EXERCISE INSTRUCTIONS
For each record, copy the text exactly and omit any picture it holds.

[Image segmentation polygon data]

==*==

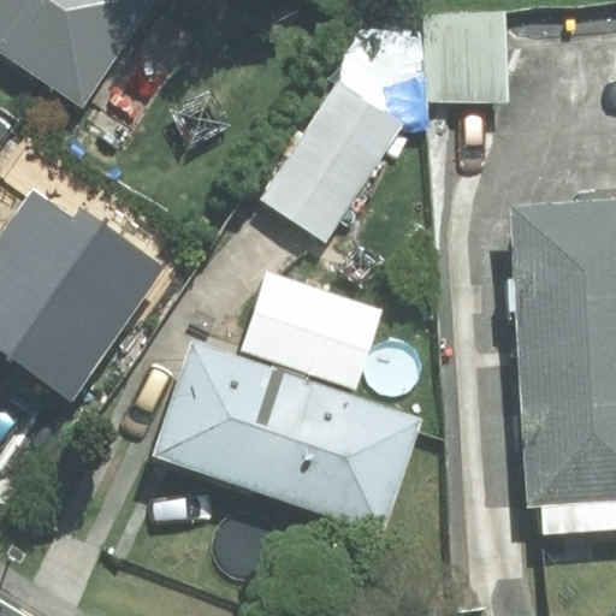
[(0,0),(0,47),(82,105),(154,0),(0,0)]
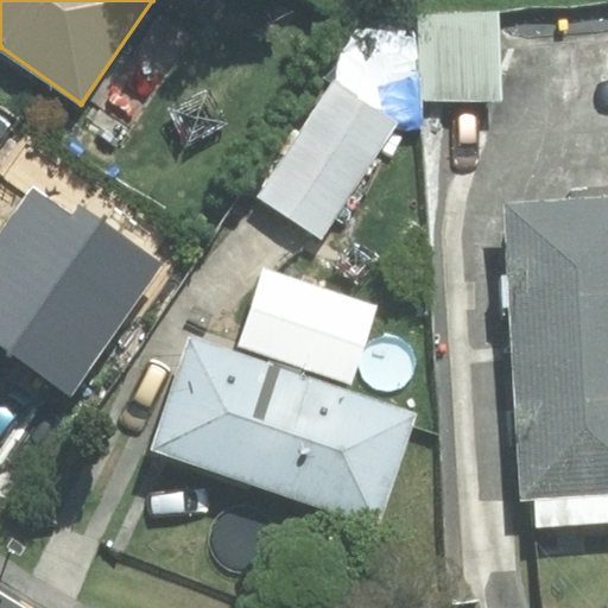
[(499,12),(420,14),(423,101),(501,99),(499,12)]
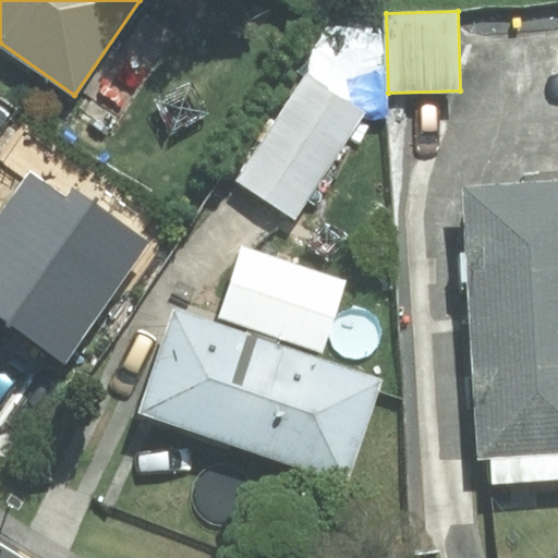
[(364,112),(306,75),(238,180),(294,218),(364,112)]
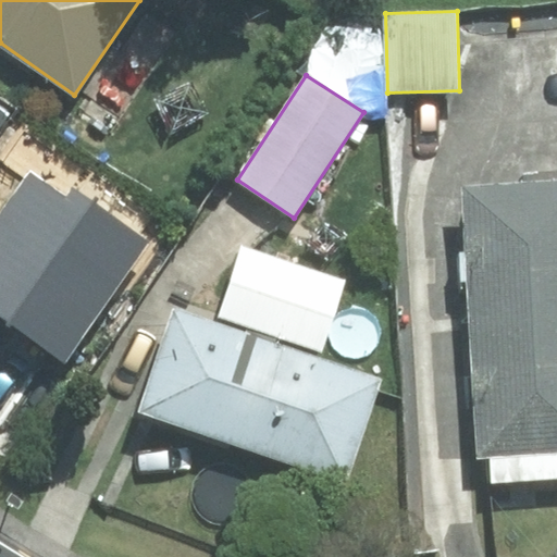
[(155,258),(37,165),(0,212),(0,310),(70,366),(155,258)]
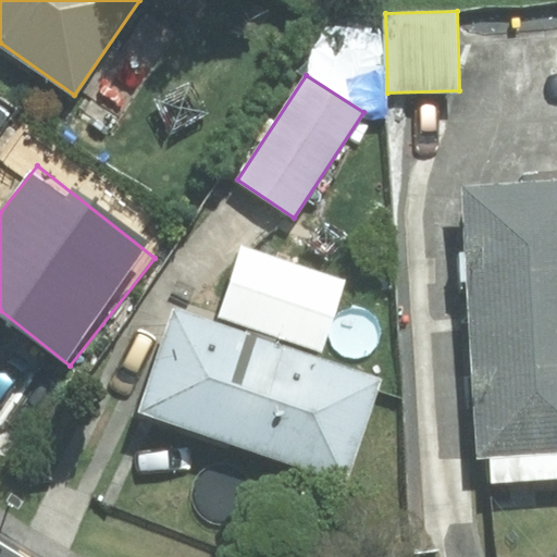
[(556,182),(465,188),(472,317),(556,311),(556,182)]
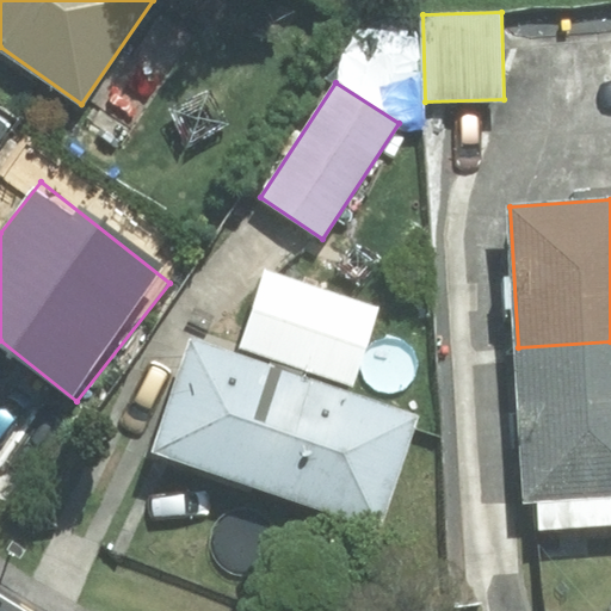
[(265,271),(240,347),(352,384),(377,308),(265,271)]
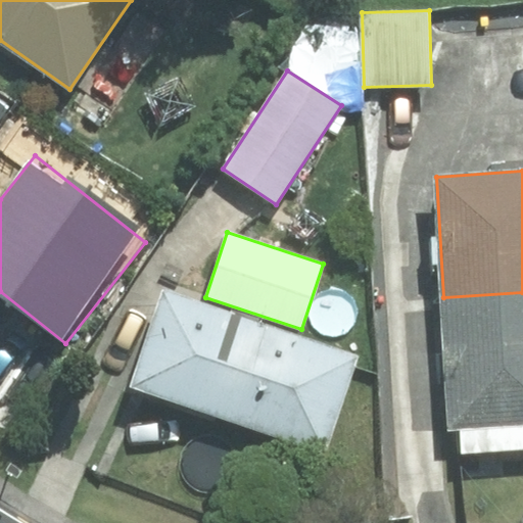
[(325,452),(357,358),(163,292),(131,386),(325,452)]
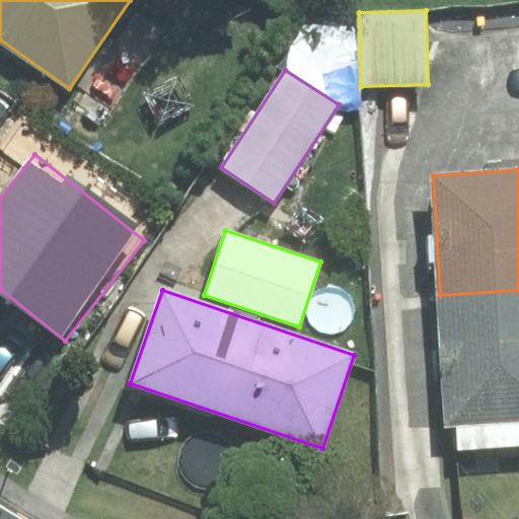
[(518,290),(440,295),(448,424),(457,423),(459,449),(518,445),(518,290)]
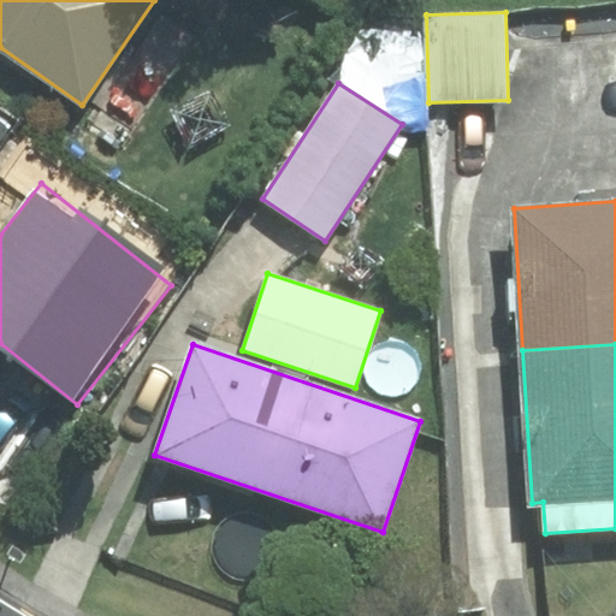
All buildings are outlined.
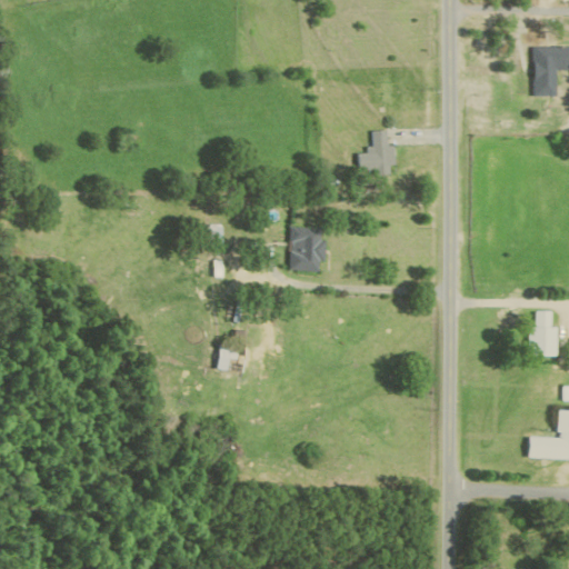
[(568,47),(530,47),(529,96),(551,97),(552,70),(568,70),(568,47)]
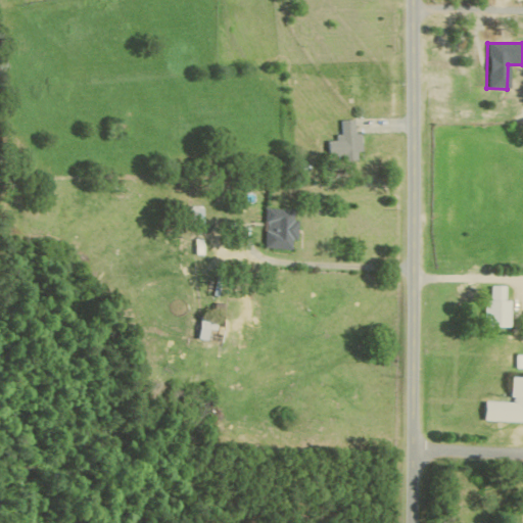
[(355,120),(341,121),(342,141),(329,141),(330,160),(361,159),(360,134),(355,134),(355,120)]
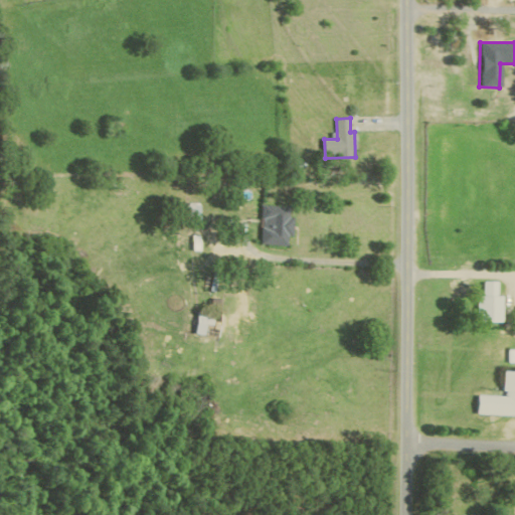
[(199,221),(199,205),(185,205),(185,221),(199,221)]
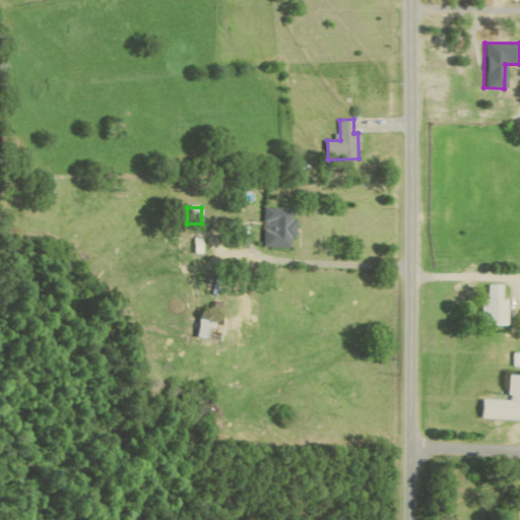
[(294,207),(262,207),(262,248),(289,248),(289,238),(294,238),(294,207)]
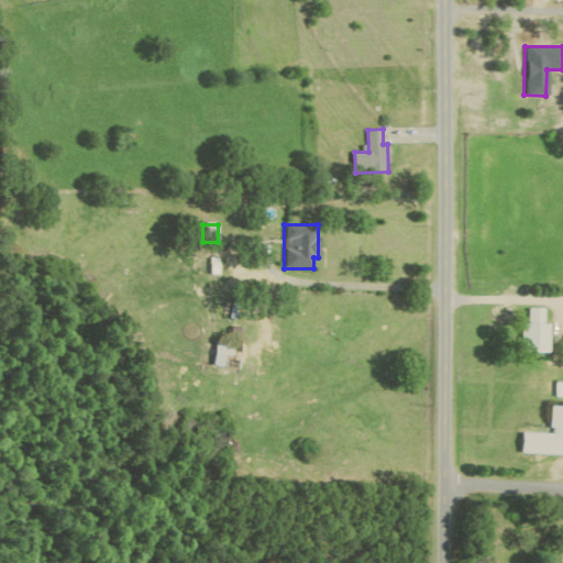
[(545,308),(529,308),(529,324),(523,323),(523,352),(551,353),(552,323),(545,323),(545,308)]
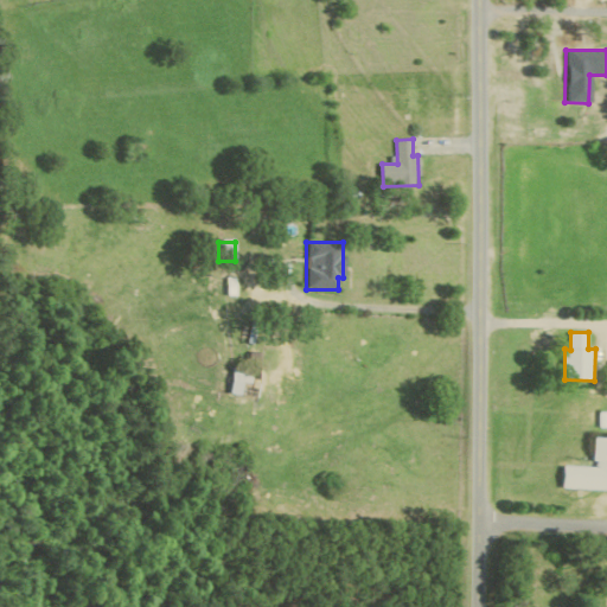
[(225,394),(254,397),(257,371),(228,368),(225,394)]
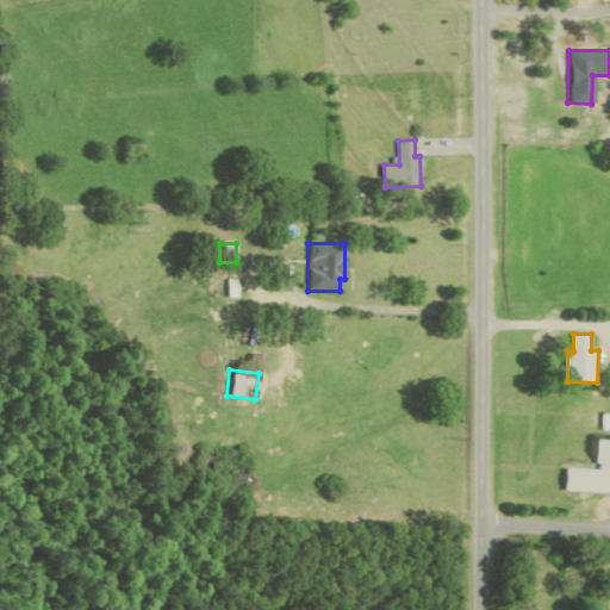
[(568,468),(567,491),(609,492),(609,440),(601,441),(599,470),(568,468)]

==*==

ANSWER BOX
[(0,0),(0,47),(82,105),(154,0),(0,0)]
[(499,12),(420,14),(423,101),(501,99),(499,12)]
[(364,112),(306,75),(238,180),(294,218),(364,112)]
[(155,258),(37,165),(0,212),(0,310),(70,366),(155,258)]
[(556,182),(465,188),(472,317),(556,311),(556,182)]
[(265,271),(240,347),(352,384),(377,308),(265,271)]
[(325,452),(357,358),(163,292),(131,386),(325,452)]
[(518,290),(440,295),(448,424),(457,423),(459,449),(518,445),(518,290)]
All buildings are outlined.
[(568,47),(530,47),(529,96),(551,97),(552,70),(568,70),(568,47)]
[(355,120),(341,121),(342,141),(329,141),(330,160),(361,159),(360,134),(355,134),(355,120)]
[(199,221),(199,205),(185,205),(185,221),(199,221)]
[(294,207),(262,207),(262,248),(289,248),(289,238),(294,238),(294,207)]
[(545,308),(529,308),(529,324),(523,323),(523,352),(551,353),(552,323),(545,323),(545,308)]
[(225,394),(254,397),(257,371),(228,368),(225,394)]
[(568,468),(567,491),(609,492),(609,440),(601,441),(599,470),(568,468)]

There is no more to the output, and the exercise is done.